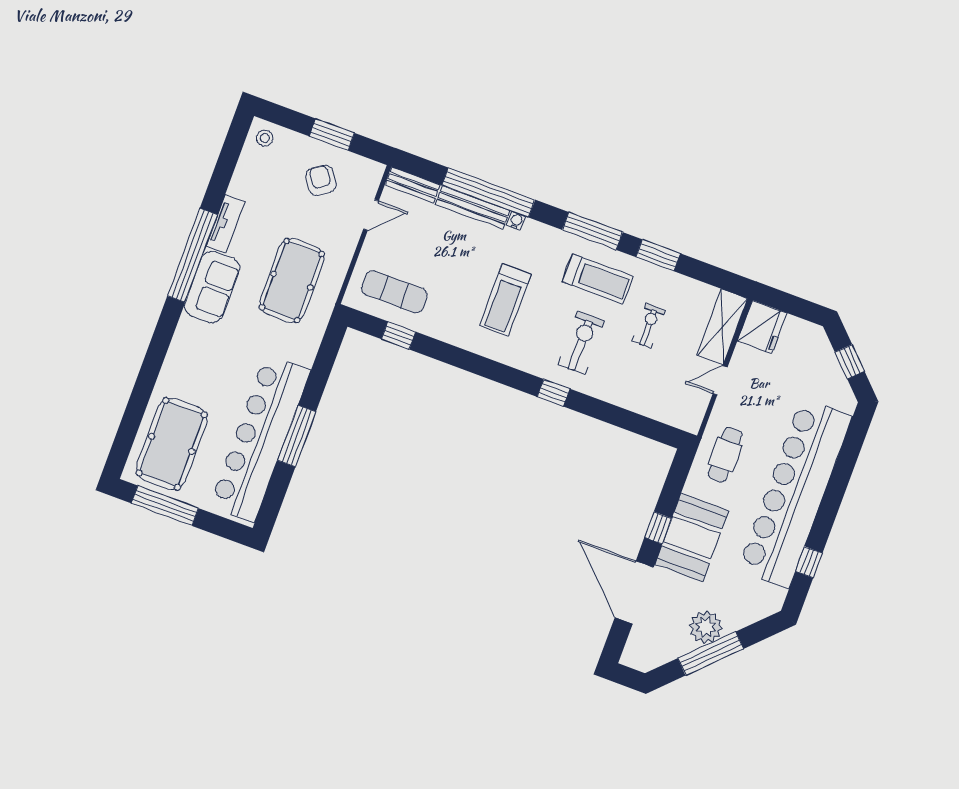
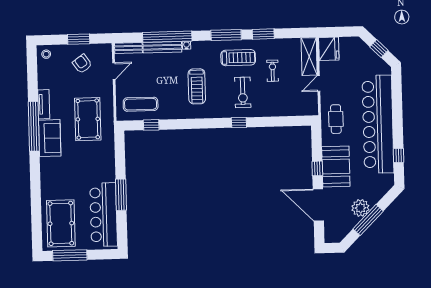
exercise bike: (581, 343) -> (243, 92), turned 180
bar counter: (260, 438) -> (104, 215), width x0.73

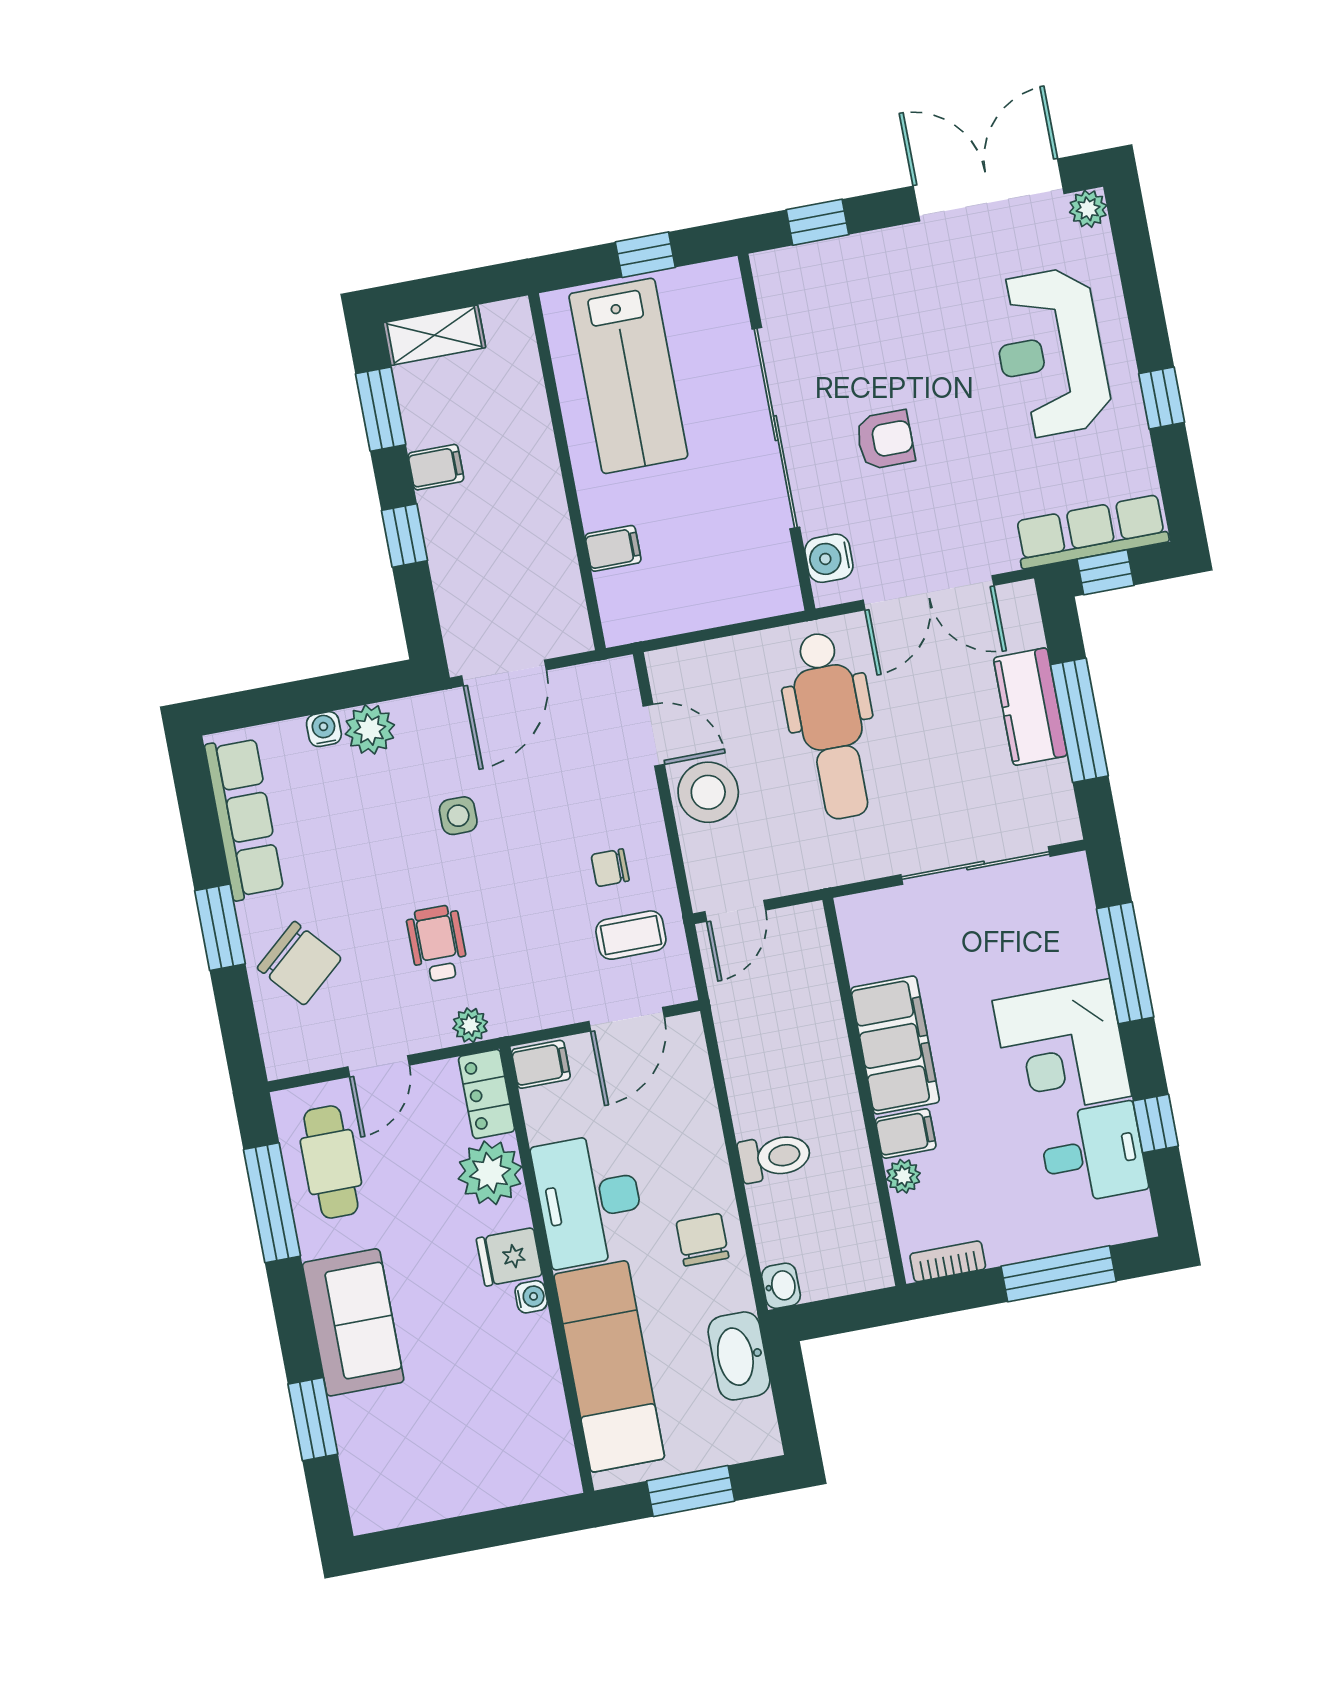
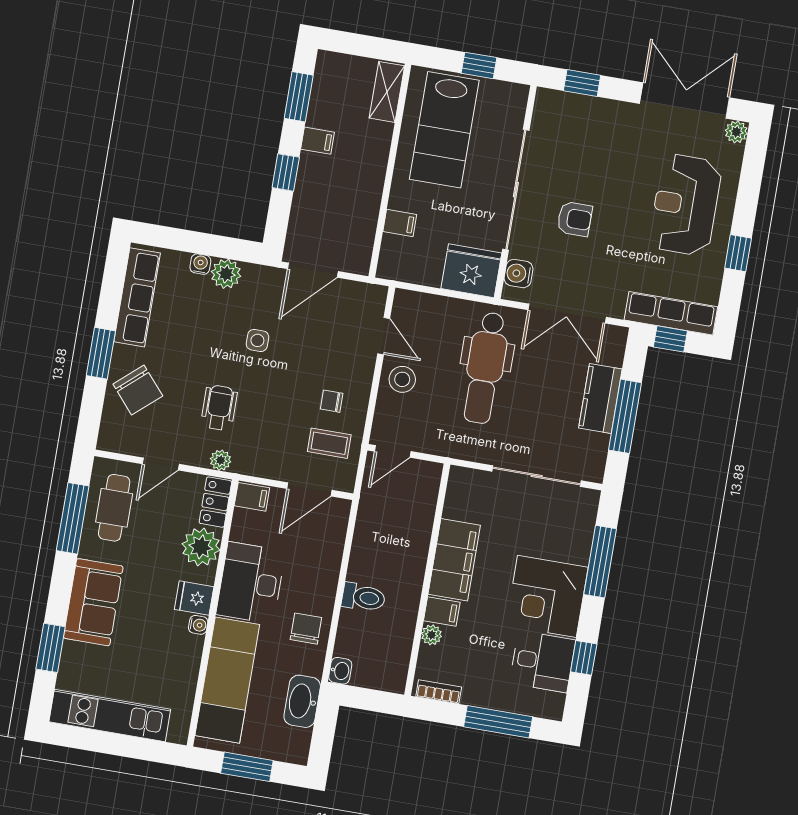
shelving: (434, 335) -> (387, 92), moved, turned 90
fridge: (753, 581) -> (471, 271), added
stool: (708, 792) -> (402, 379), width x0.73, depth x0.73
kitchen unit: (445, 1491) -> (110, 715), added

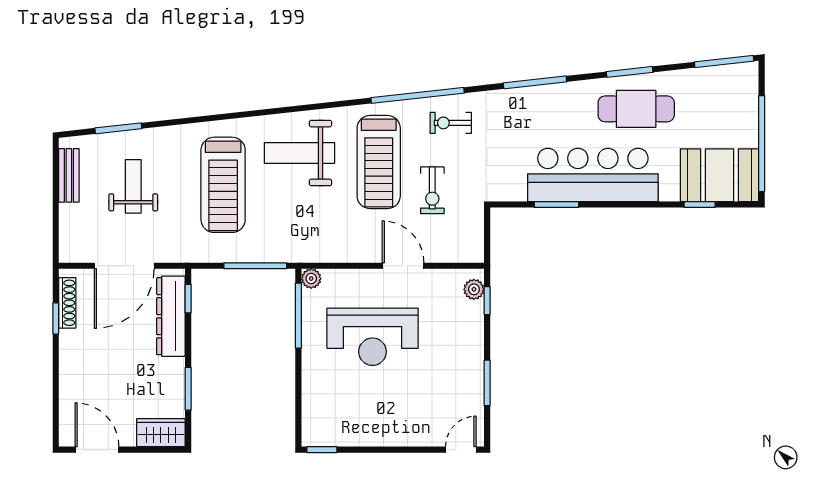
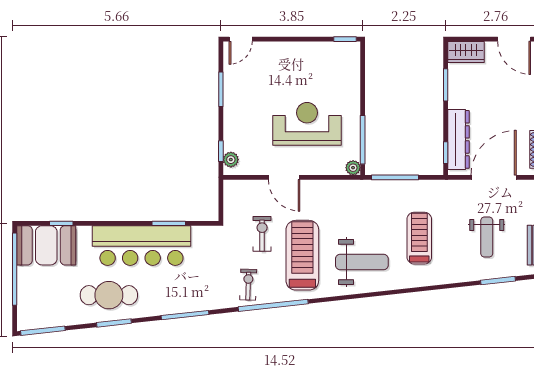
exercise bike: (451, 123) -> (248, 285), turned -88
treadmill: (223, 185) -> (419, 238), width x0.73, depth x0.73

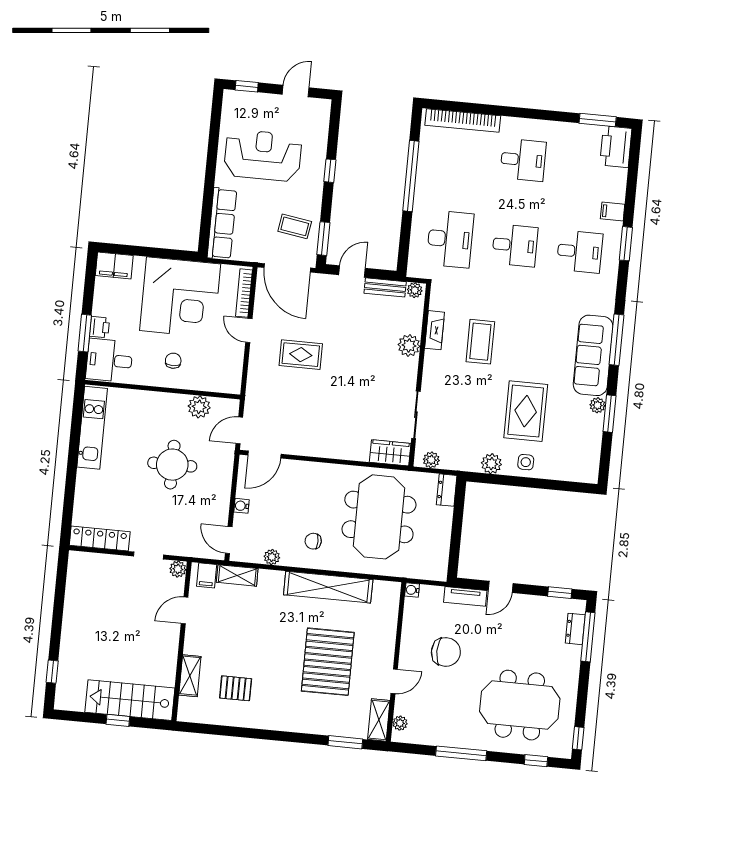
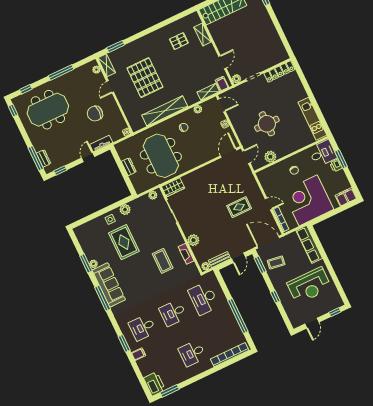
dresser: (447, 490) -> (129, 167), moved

Task brief:
Leave the pictures out and output the rest of the data word for word.

Written answer:
exercise bike: (581, 343) -> (243, 92), turned 180
bar counter: (260, 438) -> (104, 215), width x0.73

shelving: (434, 335) -> (387, 92), moved, turned 90
fridge: (753, 581) -> (471, 271), added
stool: (708, 792) -> (402, 379), width x0.73, depth x0.73
kitchen unit: (445, 1491) -> (110, 715), added

exercise bike: (451, 123) -> (248, 285), turned -88
treadmill: (223, 185) -> (419, 238), width x0.73, depth x0.73

dresser: (447, 490) -> (129, 167), moved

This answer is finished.